The problem
Set down precisely the lines from the line with "meeting table: (319, 531)" through the end of the material, inclusive, and no pictures.

Extracted records
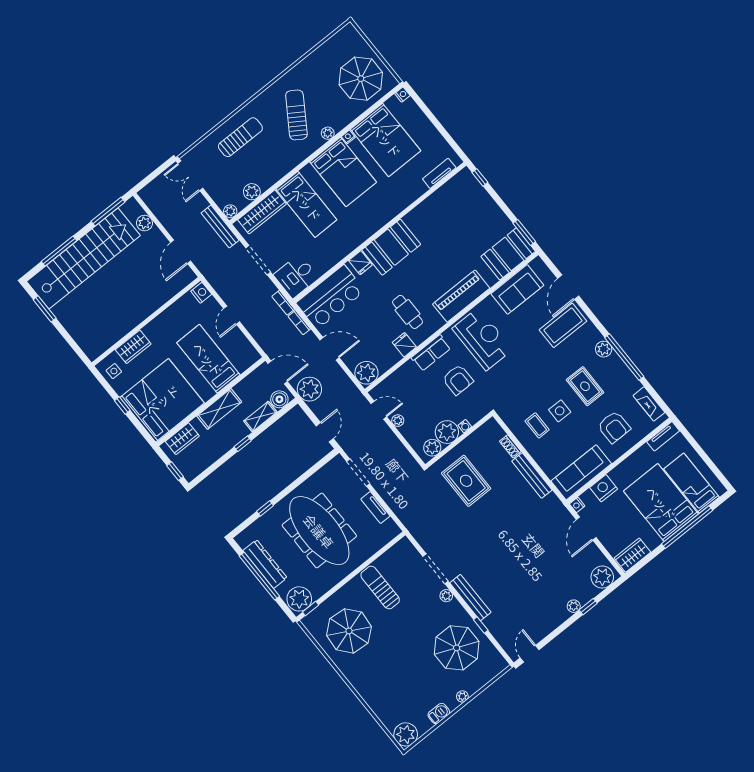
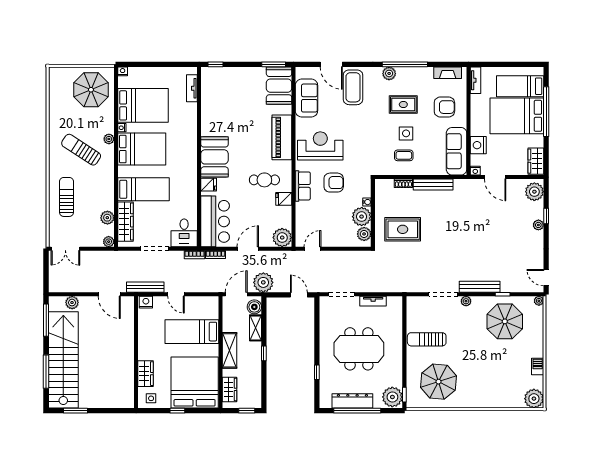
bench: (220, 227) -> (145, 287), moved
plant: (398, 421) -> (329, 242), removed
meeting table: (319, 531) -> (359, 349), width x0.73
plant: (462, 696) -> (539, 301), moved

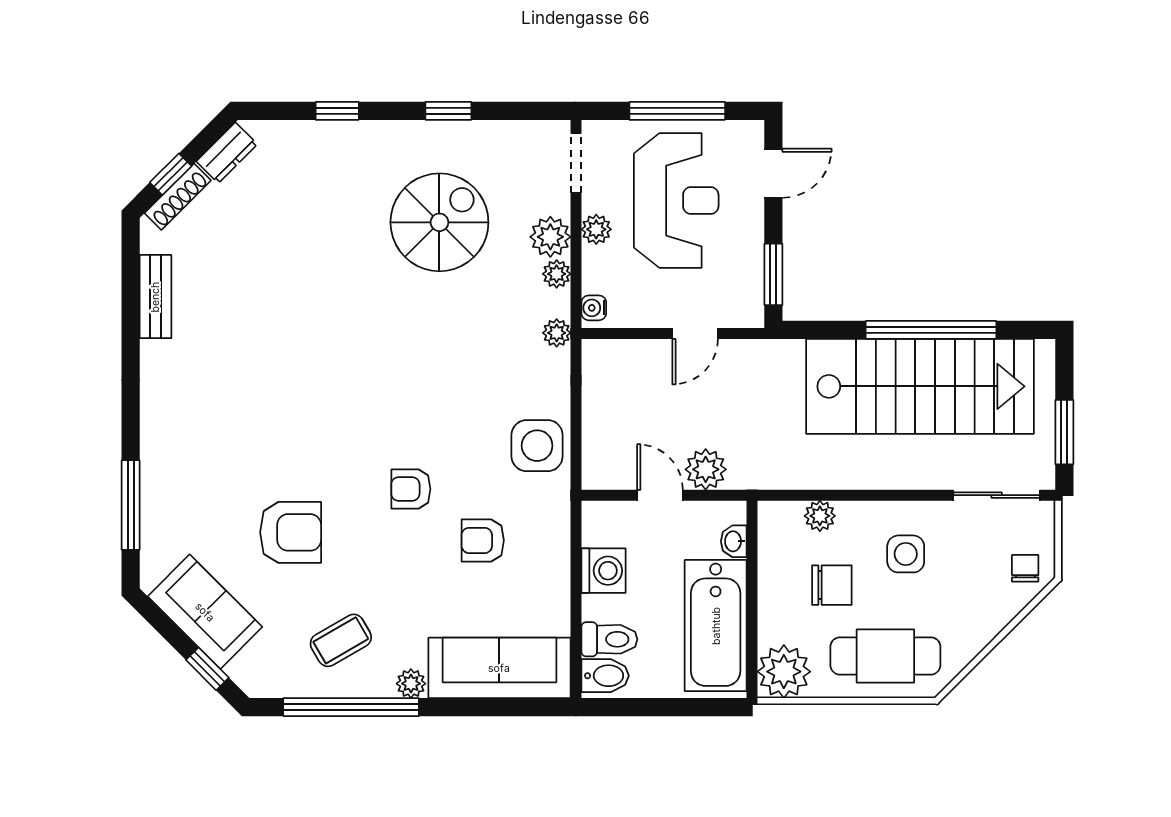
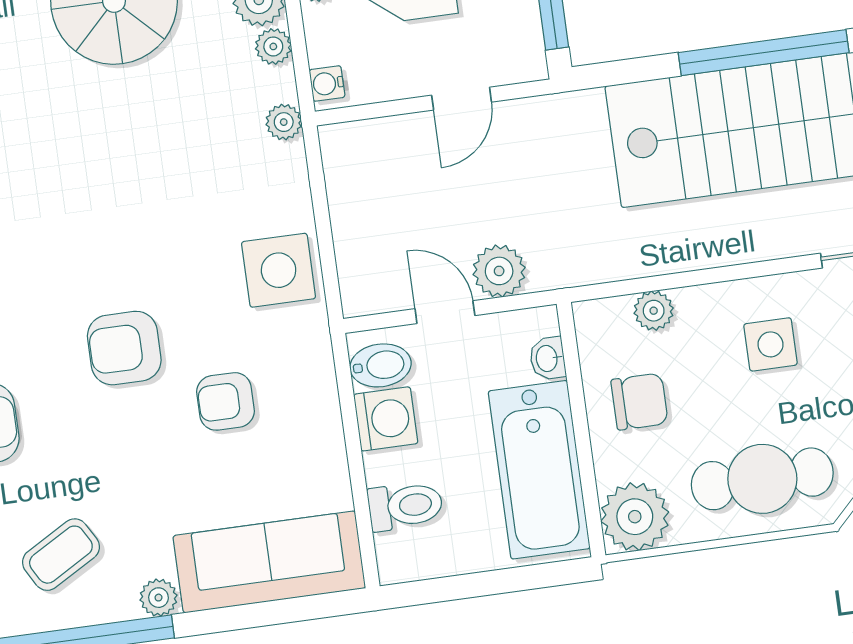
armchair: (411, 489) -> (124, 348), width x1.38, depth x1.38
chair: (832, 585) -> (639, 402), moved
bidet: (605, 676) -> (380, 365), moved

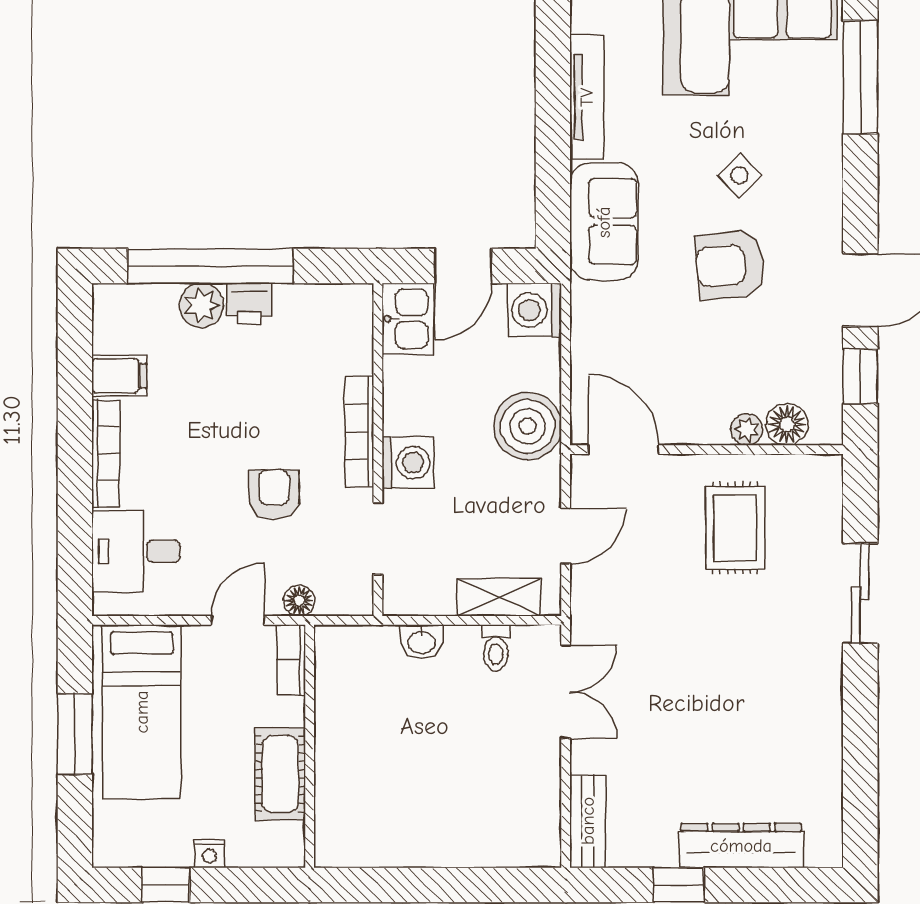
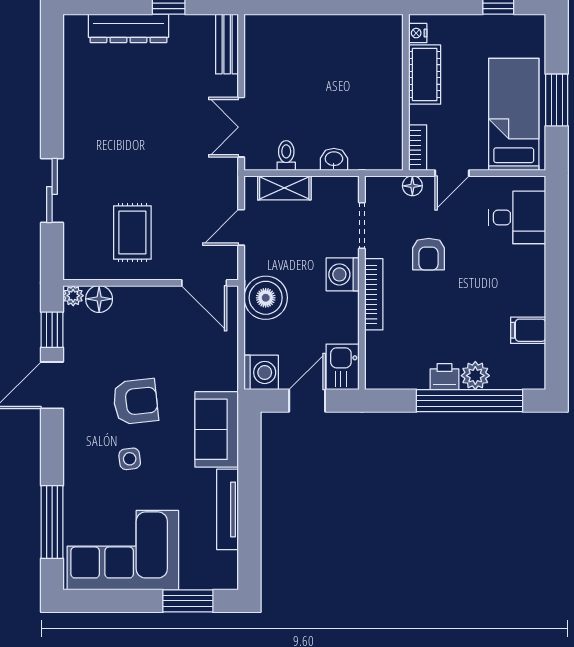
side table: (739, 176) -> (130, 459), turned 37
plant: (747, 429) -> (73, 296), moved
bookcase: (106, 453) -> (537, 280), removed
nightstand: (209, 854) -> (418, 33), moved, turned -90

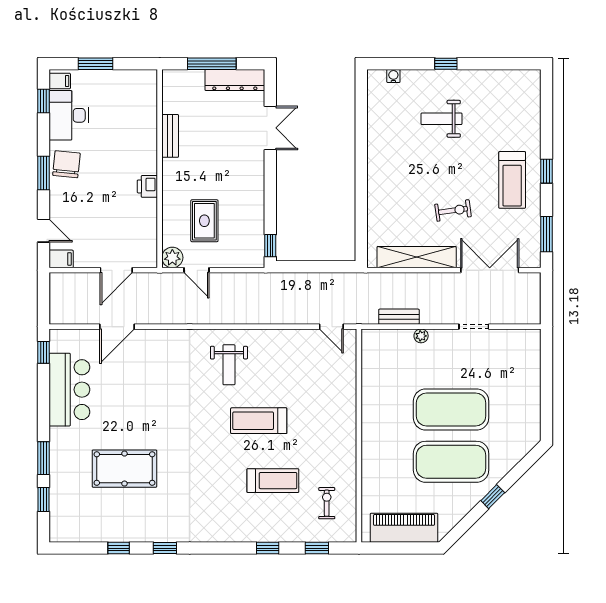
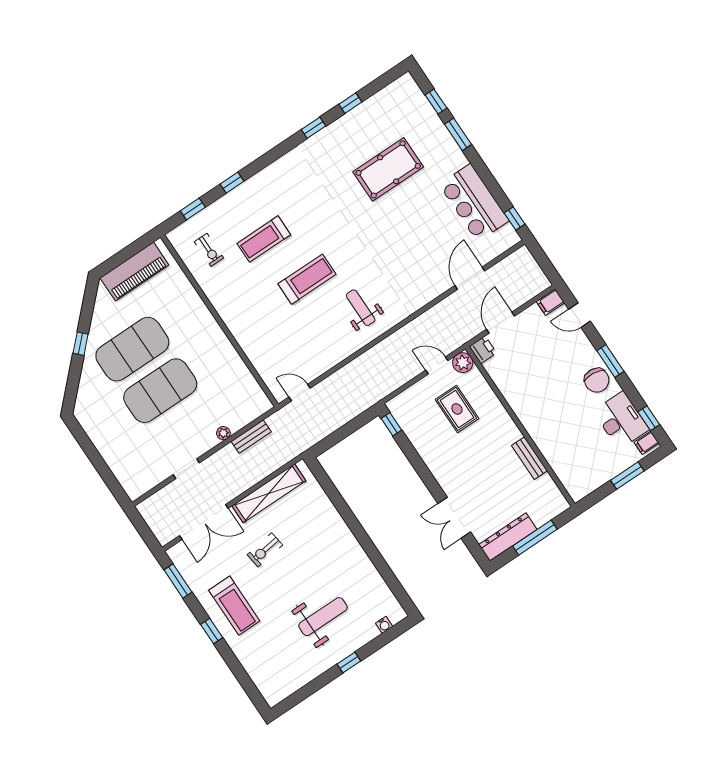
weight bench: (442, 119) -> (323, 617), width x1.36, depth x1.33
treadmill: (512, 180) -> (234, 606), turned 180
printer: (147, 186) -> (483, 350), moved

Final answer
meeting table: (319, 531) -> (359, 349), width x0.73
plant: (462, 696) -> (539, 301), moved

armchair: (411, 489) -> (124, 348), width x1.38, depth x1.38
chair: (832, 585) -> (639, 402), moved
bidet: (605, 676) -> (380, 365), moved

side table: (739, 176) -> (130, 459), turned 37
plant: (747, 429) -> (73, 296), moved
bookcase: (106, 453) -> (537, 280), removed
nightstand: (209, 854) -> (418, 33), moved, turned -90

weight bench: (442, 119) -> (323, 617), width x1.36, depth x1.33
treadmill: (512, 180) -> (234, 606), turned 180
printer: (147, 186) -> (483, 350), moved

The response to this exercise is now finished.